──────── TASK DATA ────────
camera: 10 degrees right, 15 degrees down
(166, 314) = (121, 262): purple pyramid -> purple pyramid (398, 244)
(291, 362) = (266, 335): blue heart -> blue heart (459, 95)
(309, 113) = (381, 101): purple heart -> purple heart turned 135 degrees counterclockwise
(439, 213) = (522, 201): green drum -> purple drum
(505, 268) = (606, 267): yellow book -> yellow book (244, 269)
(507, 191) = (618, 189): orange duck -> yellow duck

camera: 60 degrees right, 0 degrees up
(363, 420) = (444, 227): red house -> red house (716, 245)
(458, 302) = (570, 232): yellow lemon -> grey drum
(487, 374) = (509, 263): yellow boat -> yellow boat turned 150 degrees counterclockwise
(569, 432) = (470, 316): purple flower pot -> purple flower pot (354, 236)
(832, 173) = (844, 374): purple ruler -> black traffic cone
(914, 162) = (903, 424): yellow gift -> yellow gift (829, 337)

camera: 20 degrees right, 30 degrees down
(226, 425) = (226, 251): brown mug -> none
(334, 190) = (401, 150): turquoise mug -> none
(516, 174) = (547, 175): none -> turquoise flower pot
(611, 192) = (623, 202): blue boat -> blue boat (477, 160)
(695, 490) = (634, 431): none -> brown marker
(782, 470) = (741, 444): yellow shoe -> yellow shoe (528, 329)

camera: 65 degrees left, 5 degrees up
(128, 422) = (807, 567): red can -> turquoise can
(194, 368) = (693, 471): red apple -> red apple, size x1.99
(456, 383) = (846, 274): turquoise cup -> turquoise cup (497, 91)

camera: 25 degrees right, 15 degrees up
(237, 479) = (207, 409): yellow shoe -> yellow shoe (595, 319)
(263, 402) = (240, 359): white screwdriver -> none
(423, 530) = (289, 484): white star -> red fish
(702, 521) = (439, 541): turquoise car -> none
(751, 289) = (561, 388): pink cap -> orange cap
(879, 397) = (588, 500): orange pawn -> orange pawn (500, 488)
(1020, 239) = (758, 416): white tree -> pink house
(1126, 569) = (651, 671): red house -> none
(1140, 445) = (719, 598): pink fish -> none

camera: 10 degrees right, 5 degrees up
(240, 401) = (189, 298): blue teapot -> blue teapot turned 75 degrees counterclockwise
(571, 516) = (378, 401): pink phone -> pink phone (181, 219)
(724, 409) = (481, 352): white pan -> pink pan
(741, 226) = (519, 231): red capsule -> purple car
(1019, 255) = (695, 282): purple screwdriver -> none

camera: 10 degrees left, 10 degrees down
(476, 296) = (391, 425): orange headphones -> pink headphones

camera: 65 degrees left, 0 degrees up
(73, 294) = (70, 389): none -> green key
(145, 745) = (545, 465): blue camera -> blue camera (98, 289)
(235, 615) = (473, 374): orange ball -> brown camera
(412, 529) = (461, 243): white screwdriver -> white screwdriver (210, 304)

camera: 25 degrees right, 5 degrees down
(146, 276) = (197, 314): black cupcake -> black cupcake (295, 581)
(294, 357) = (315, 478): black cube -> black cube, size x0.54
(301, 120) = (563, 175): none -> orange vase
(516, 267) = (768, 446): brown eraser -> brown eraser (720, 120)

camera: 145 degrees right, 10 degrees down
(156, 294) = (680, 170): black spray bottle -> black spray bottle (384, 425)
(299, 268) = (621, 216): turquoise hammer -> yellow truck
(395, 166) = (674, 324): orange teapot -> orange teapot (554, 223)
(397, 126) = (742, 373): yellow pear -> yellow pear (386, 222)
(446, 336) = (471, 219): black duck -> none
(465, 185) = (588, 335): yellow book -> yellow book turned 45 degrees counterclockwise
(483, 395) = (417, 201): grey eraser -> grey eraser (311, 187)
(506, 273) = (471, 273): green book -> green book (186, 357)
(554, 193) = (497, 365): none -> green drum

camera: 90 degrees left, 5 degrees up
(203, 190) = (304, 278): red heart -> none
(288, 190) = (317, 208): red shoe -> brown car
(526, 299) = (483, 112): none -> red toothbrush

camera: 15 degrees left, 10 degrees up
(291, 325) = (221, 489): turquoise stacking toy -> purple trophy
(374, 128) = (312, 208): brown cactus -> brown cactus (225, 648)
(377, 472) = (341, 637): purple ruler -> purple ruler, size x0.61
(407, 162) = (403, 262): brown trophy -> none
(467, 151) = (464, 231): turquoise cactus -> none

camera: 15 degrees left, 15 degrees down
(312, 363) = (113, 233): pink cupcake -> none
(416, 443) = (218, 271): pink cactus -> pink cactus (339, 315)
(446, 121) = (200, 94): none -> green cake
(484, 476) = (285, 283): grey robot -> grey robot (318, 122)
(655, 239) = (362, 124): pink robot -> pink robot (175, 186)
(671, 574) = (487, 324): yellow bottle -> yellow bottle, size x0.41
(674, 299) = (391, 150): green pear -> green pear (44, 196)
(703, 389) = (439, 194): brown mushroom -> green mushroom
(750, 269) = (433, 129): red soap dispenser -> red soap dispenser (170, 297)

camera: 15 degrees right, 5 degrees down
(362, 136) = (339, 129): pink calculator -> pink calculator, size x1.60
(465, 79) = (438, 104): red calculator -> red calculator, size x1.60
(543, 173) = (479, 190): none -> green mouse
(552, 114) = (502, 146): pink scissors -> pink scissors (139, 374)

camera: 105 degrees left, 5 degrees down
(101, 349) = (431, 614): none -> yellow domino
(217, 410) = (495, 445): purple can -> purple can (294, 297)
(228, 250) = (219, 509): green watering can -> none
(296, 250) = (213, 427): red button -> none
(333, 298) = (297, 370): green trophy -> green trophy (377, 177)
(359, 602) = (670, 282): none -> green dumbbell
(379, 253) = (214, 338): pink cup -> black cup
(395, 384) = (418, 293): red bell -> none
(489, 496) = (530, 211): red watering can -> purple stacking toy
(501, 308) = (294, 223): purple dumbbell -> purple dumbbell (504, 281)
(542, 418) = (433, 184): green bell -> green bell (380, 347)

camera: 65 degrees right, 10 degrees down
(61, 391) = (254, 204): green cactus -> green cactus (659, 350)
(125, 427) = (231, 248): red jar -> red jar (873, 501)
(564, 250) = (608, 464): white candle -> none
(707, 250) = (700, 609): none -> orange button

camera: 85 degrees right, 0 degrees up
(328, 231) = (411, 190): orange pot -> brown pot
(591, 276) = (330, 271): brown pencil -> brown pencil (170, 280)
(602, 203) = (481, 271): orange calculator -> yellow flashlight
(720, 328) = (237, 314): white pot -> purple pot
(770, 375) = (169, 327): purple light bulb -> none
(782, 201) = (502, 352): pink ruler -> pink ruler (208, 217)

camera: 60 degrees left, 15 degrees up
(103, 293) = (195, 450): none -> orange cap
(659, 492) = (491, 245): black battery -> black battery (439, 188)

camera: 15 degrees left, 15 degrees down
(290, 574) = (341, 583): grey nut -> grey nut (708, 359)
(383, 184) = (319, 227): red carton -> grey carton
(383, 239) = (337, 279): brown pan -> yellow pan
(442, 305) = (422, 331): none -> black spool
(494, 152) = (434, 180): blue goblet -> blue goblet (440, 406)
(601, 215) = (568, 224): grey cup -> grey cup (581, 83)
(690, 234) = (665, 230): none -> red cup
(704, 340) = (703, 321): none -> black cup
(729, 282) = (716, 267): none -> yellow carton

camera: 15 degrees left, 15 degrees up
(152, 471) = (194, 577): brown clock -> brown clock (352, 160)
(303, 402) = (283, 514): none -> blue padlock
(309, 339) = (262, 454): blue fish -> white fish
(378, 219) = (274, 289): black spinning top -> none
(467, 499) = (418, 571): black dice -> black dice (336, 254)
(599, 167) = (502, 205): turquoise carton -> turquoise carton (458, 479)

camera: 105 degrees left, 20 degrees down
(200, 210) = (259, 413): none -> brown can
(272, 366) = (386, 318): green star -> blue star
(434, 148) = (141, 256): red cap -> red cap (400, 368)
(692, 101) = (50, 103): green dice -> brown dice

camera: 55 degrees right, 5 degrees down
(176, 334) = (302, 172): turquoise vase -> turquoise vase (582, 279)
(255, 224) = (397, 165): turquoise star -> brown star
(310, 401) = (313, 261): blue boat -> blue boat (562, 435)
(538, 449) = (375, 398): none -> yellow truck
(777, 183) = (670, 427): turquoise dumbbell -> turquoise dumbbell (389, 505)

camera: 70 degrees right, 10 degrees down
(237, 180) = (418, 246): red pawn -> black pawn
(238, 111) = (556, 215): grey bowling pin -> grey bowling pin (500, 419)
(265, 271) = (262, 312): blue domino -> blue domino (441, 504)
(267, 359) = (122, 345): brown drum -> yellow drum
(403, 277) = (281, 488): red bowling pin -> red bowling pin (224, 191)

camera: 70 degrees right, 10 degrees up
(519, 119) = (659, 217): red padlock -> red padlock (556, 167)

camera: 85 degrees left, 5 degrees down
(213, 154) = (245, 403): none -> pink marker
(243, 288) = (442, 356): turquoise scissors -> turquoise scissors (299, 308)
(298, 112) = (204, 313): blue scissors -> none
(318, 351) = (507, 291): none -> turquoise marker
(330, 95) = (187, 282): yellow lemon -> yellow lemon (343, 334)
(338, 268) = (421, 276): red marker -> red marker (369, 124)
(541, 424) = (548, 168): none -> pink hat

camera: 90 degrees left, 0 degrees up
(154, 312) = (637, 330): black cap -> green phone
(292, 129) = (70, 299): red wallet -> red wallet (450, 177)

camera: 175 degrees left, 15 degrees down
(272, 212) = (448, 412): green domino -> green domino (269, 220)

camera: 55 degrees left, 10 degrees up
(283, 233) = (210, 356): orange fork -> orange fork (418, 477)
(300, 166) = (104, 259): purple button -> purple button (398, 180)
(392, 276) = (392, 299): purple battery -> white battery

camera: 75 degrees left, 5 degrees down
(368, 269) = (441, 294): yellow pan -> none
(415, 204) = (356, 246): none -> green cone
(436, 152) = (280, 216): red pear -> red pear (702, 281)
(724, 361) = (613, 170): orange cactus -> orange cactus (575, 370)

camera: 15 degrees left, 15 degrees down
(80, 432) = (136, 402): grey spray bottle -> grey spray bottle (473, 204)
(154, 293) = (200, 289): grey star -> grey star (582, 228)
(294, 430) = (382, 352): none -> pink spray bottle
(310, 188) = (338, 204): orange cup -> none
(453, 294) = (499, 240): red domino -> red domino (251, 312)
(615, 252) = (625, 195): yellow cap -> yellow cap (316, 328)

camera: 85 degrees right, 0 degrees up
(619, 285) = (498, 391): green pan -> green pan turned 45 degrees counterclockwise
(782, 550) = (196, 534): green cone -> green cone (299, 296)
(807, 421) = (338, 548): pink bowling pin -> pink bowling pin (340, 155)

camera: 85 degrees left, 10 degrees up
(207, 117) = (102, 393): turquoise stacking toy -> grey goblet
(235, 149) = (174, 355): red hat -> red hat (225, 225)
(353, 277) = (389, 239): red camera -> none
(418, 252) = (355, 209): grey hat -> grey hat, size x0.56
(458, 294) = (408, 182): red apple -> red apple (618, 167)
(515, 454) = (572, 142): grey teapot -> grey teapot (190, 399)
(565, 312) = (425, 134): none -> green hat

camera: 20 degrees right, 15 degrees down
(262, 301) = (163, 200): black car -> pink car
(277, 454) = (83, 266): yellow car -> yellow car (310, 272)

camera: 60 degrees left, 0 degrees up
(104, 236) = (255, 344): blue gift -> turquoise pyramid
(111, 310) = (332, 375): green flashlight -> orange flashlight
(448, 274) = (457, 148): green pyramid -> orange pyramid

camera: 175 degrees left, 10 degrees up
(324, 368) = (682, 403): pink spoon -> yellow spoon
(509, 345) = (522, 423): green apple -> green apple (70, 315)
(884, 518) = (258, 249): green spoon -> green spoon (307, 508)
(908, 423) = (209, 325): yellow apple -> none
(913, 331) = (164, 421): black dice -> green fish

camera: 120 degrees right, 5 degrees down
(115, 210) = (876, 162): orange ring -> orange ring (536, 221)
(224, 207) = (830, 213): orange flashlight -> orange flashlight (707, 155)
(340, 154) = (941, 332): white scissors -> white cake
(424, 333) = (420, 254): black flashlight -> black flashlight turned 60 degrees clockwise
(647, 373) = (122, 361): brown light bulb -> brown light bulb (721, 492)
────────
◆ YOUR INSTRUCTIONS ◆
What lines in the data above contain the word "turned"? Copy them all.

◆ RESULT OF THE EXERCISE ◆
(309, 113) = (381, 101): purple heart -> purple heart turned 135 degrees counterclockwise
(487, 374) = (509, 263): yellow boat -> yellow boat turned 150 degrees counterclockwise
(240, 401) = (189, 298): blue teapot -> blue teapot turned 75 degrees counterclockwise
(465, 185) = (588, 335): yellow book -> yellow book turned 45 degrees counterclockwise
(619, 285) = (498, 391): green pan -> green pan turned 45 degrees counterclockwise
(424, 333) = (420, 254): black flashlight -> black flashlight turned 60 degrees clockwise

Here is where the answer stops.